PROBLEM DETAILS — Whenever a line in the data holds the string "turquoise", pull that line out.

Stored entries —
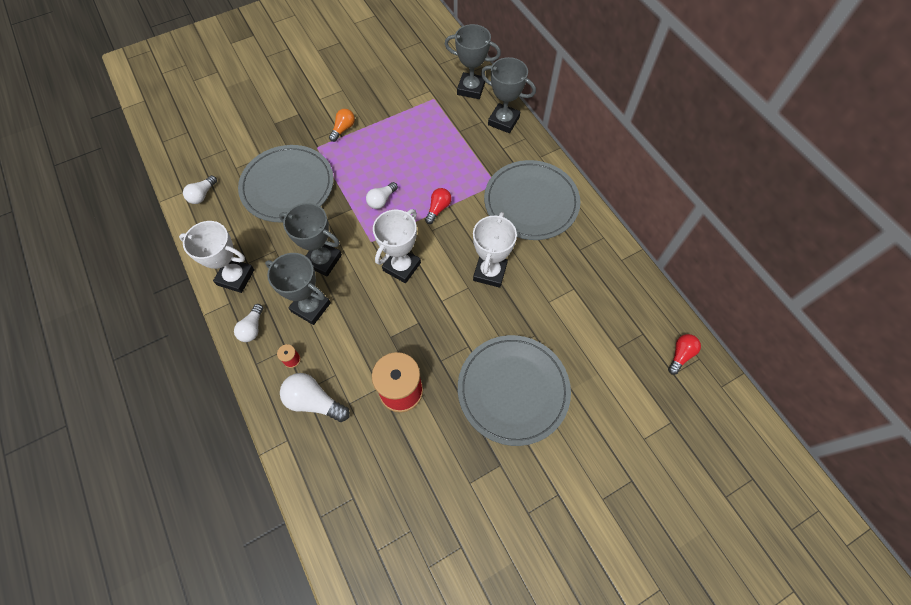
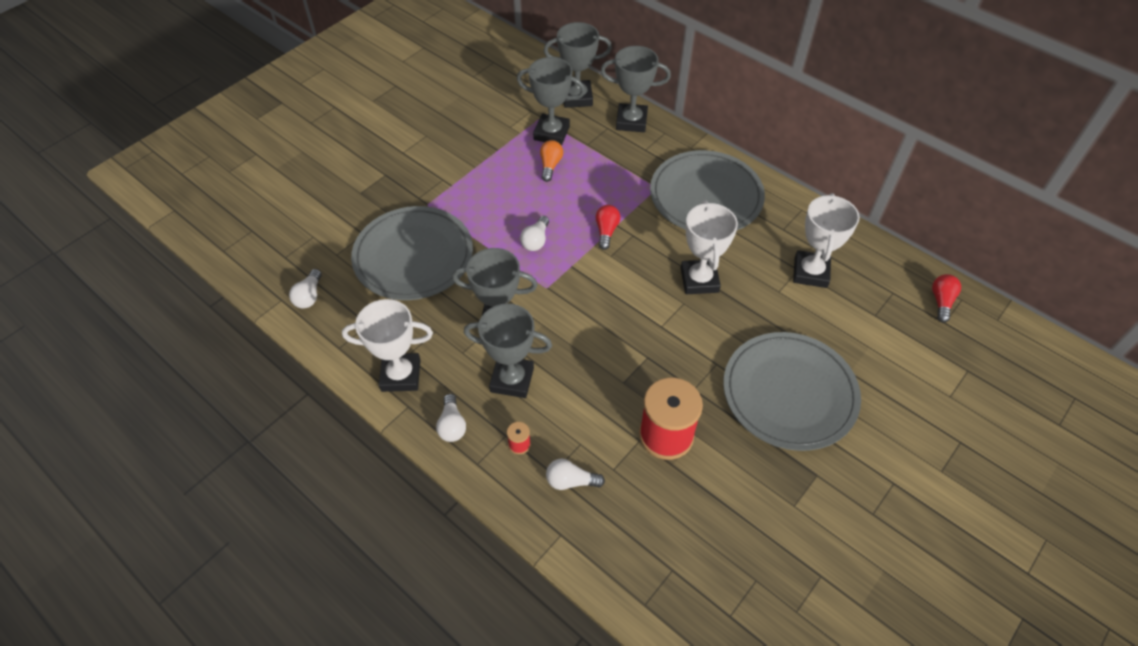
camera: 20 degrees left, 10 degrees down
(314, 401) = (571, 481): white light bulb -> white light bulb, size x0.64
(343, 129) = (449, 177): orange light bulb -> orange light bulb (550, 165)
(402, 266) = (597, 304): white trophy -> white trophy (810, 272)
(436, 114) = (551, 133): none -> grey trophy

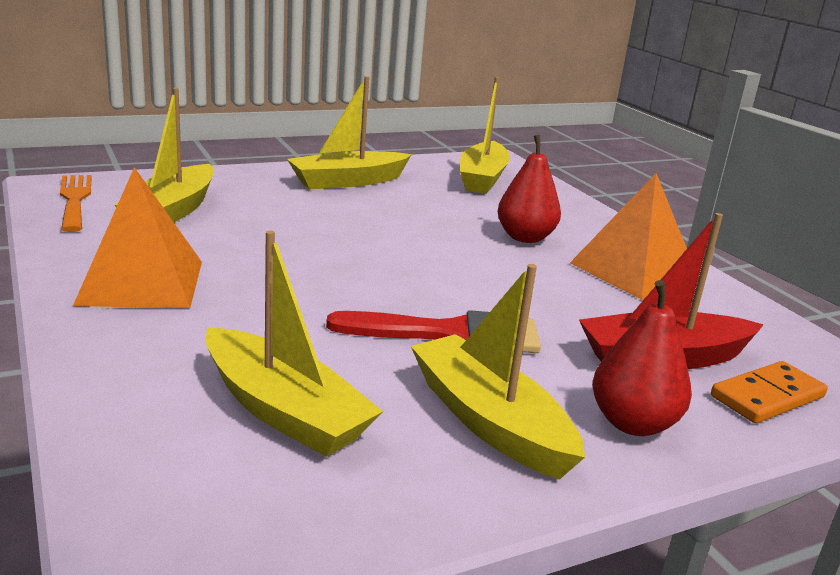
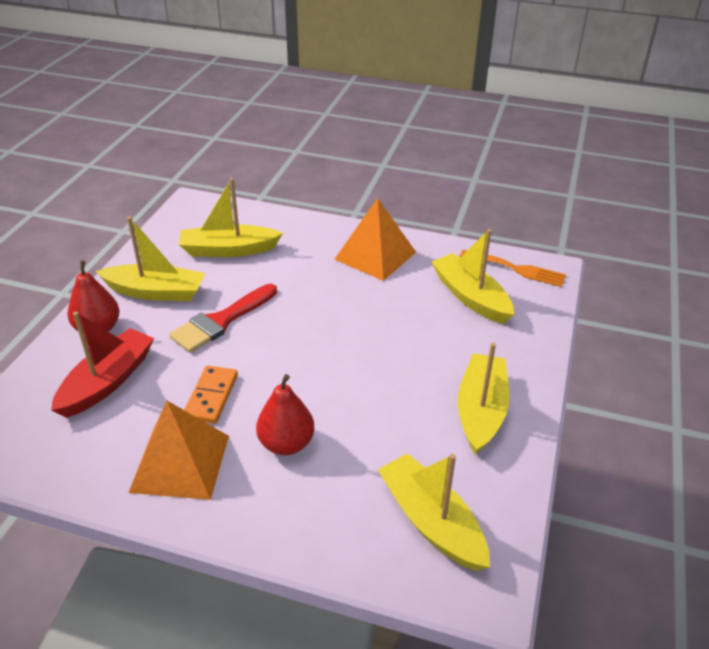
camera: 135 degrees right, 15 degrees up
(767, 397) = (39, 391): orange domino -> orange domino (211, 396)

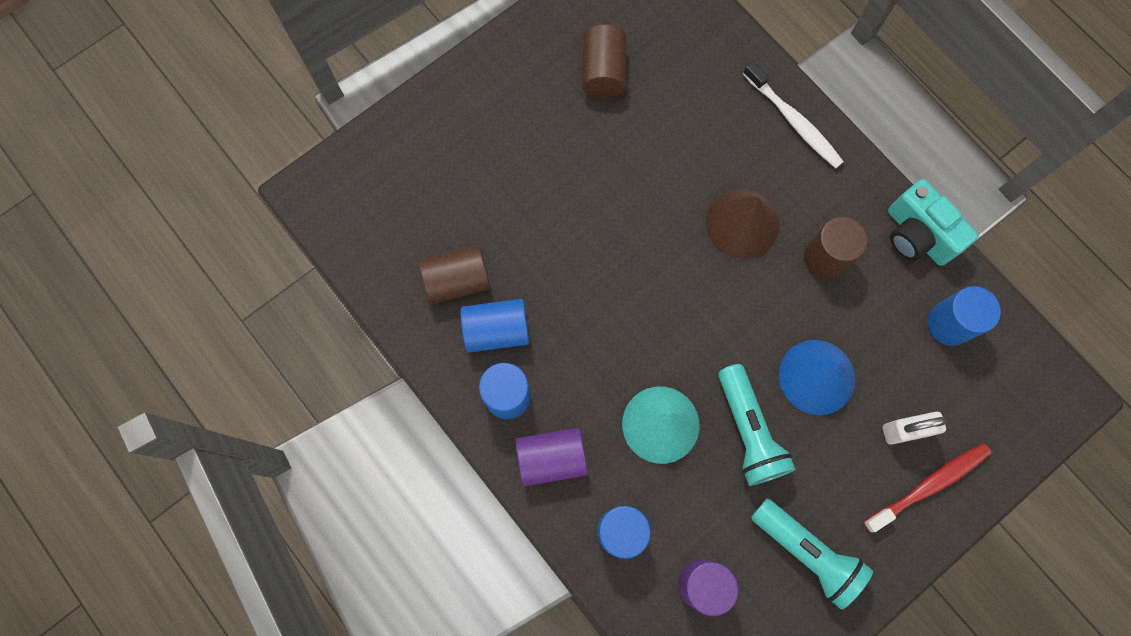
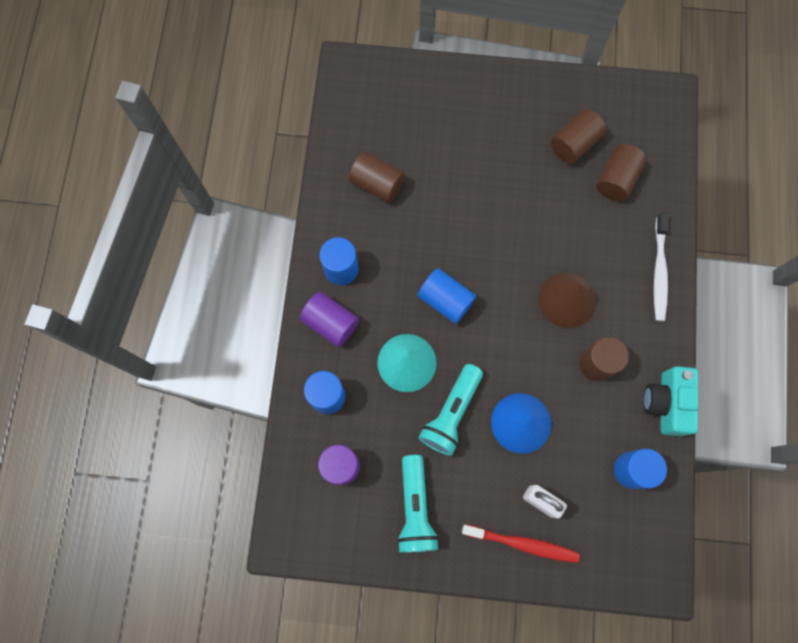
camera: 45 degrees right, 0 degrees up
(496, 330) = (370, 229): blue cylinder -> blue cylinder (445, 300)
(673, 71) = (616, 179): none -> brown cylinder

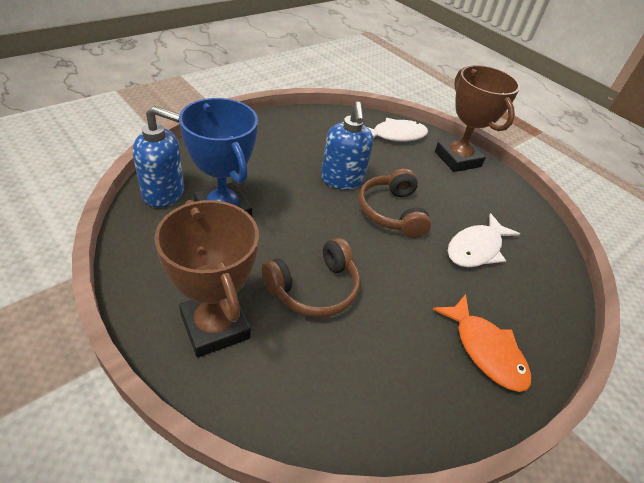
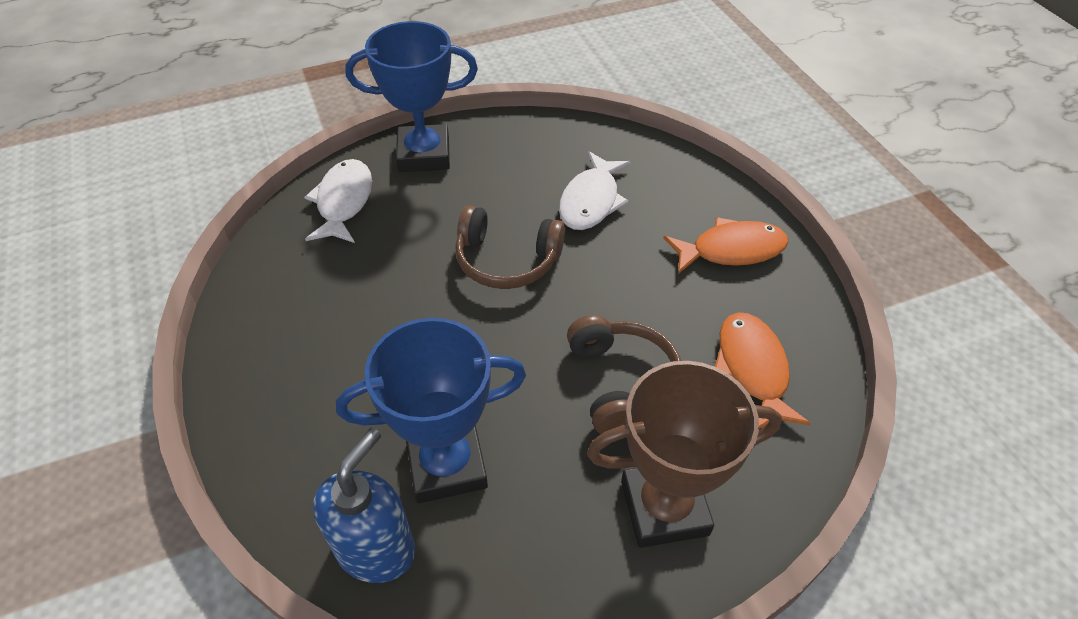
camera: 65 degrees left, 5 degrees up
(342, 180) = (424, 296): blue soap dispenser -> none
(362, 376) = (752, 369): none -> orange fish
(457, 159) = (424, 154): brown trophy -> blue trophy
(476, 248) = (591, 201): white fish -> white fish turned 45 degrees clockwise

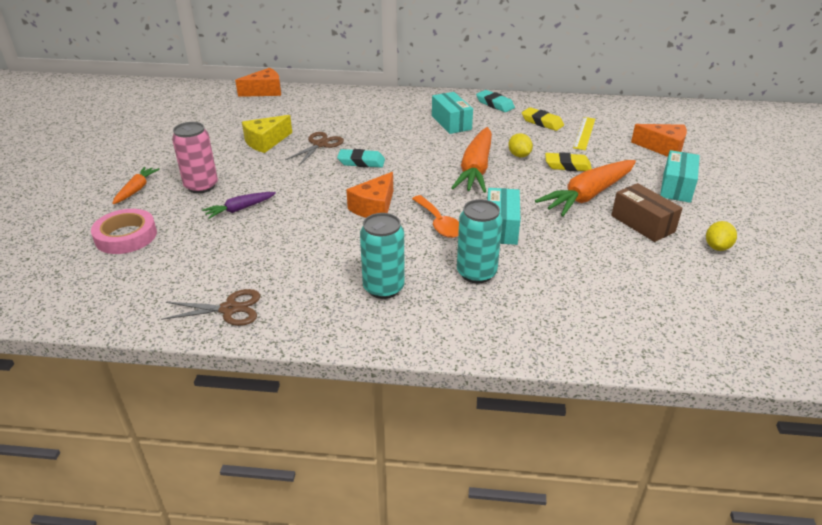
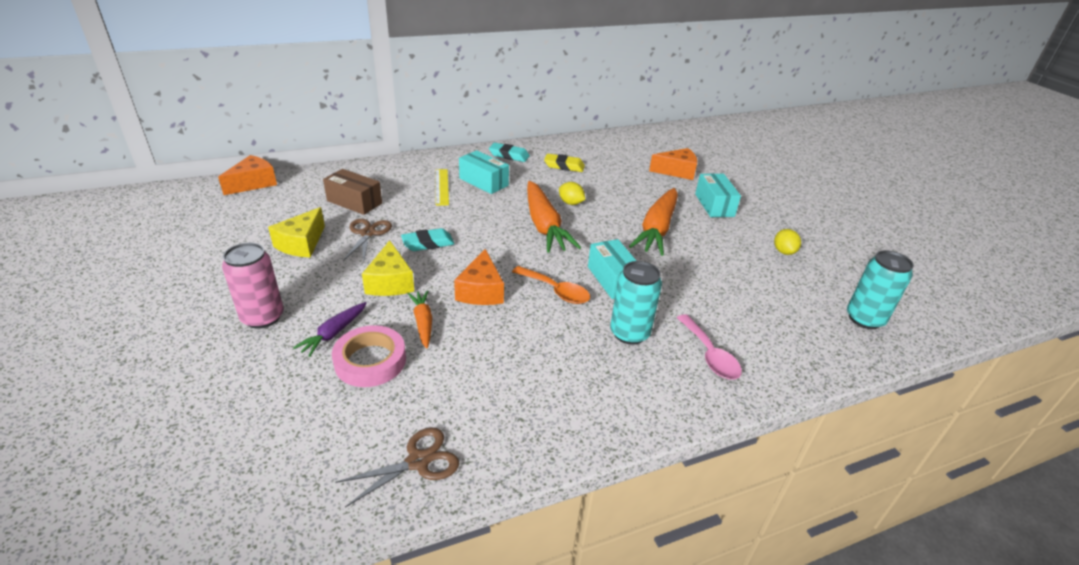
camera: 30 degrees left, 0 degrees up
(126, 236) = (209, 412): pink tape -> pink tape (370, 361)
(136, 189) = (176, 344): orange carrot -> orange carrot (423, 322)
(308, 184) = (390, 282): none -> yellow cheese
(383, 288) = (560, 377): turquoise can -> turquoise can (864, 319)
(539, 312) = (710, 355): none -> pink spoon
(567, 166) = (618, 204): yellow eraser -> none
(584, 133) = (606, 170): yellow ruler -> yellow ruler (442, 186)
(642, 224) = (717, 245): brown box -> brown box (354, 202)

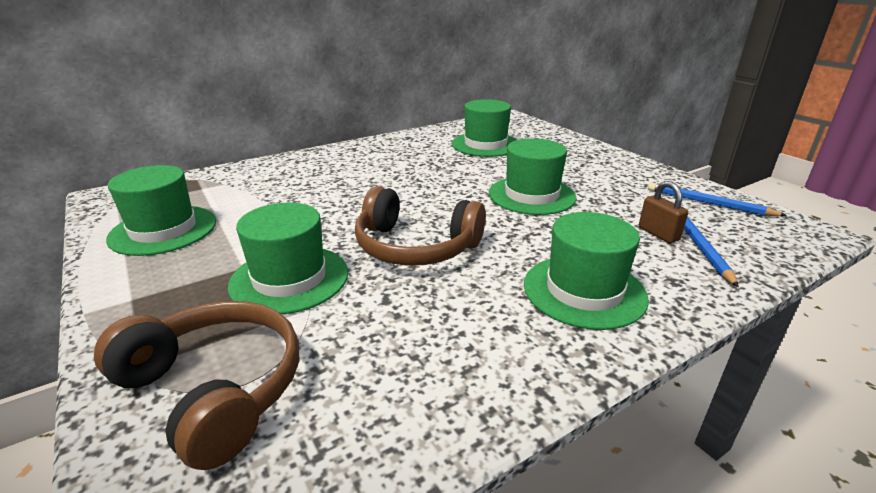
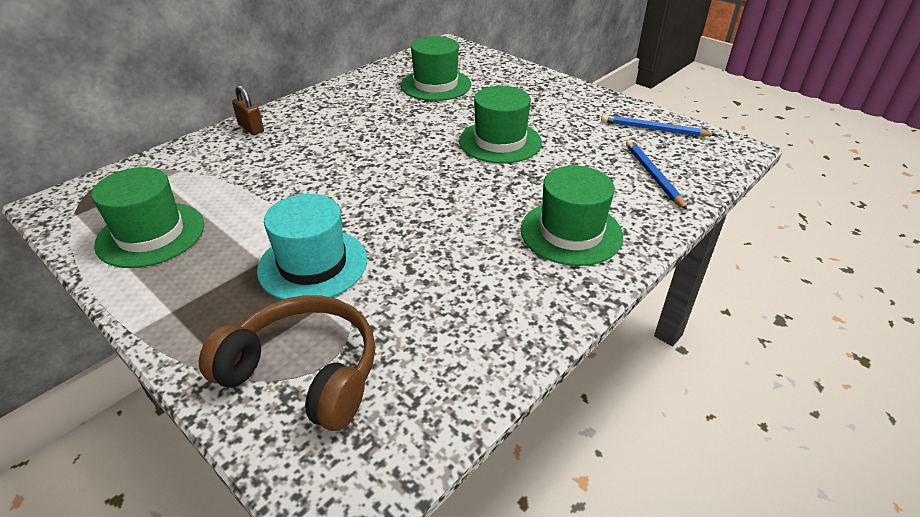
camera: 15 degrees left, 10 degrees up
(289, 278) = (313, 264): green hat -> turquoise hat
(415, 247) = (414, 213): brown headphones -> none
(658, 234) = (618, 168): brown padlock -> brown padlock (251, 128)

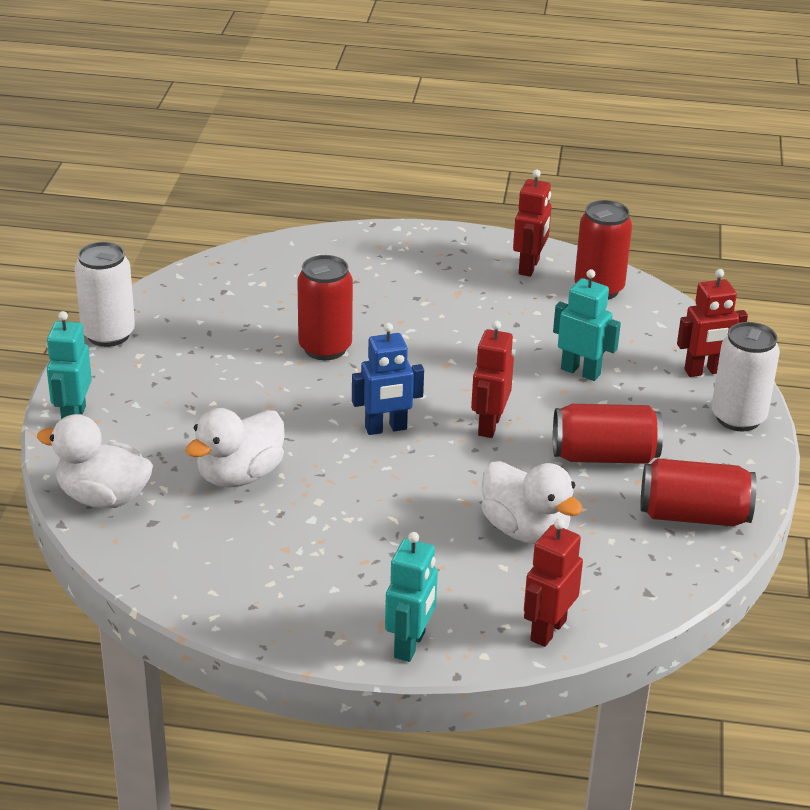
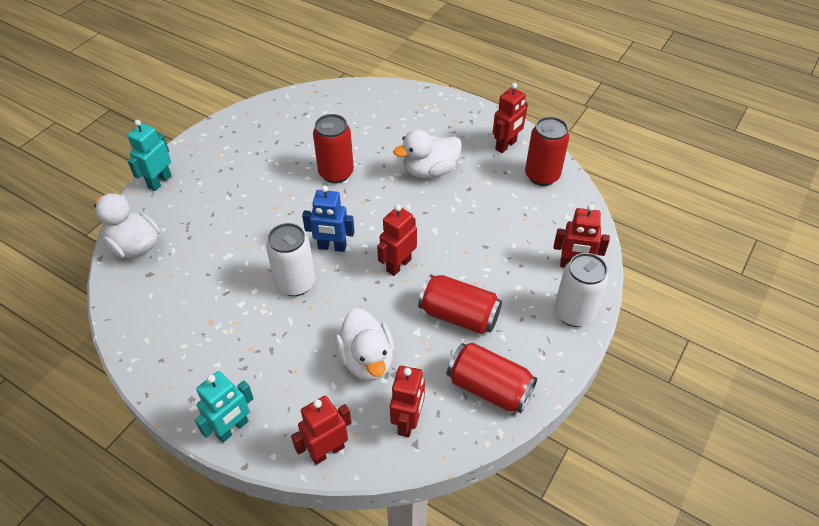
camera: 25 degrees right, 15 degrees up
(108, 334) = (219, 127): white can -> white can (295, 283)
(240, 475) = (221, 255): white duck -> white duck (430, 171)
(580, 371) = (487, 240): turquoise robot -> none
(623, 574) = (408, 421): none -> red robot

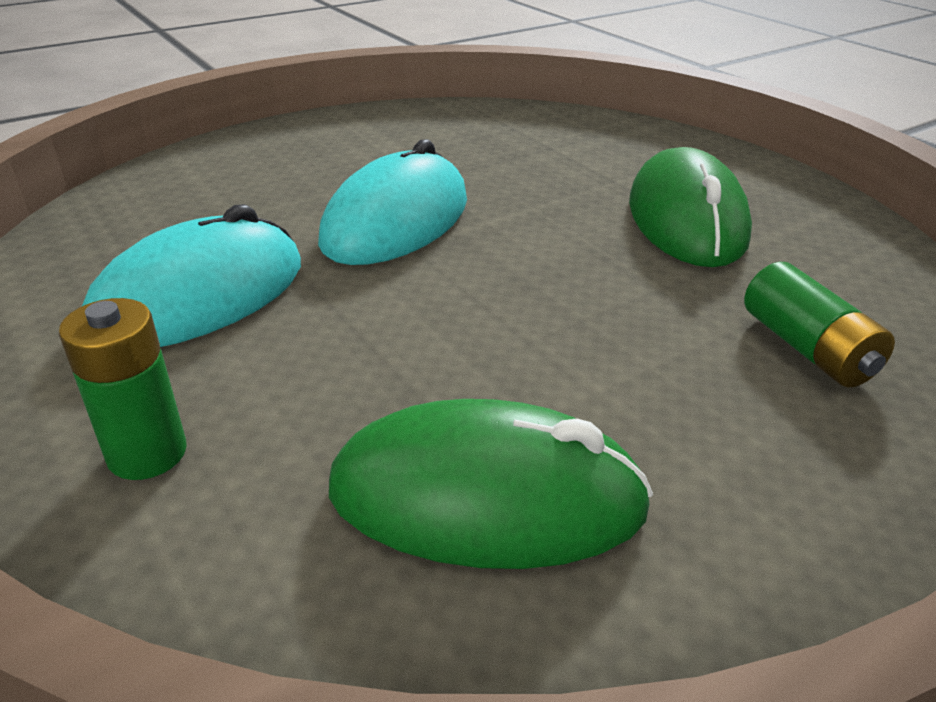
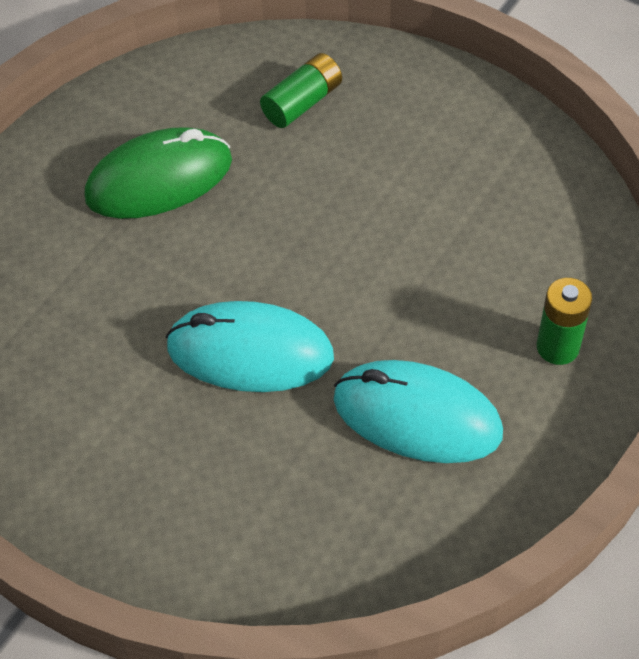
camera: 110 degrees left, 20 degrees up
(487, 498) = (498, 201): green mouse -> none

RESPONSE —
(383, 288) = (560, 377): turquoise can -> turquoise can (864, 319)
(289, 278) = (313, 264): green hat -> turquoise hat
(580, 371) = (487, 240): turquoise robot -> none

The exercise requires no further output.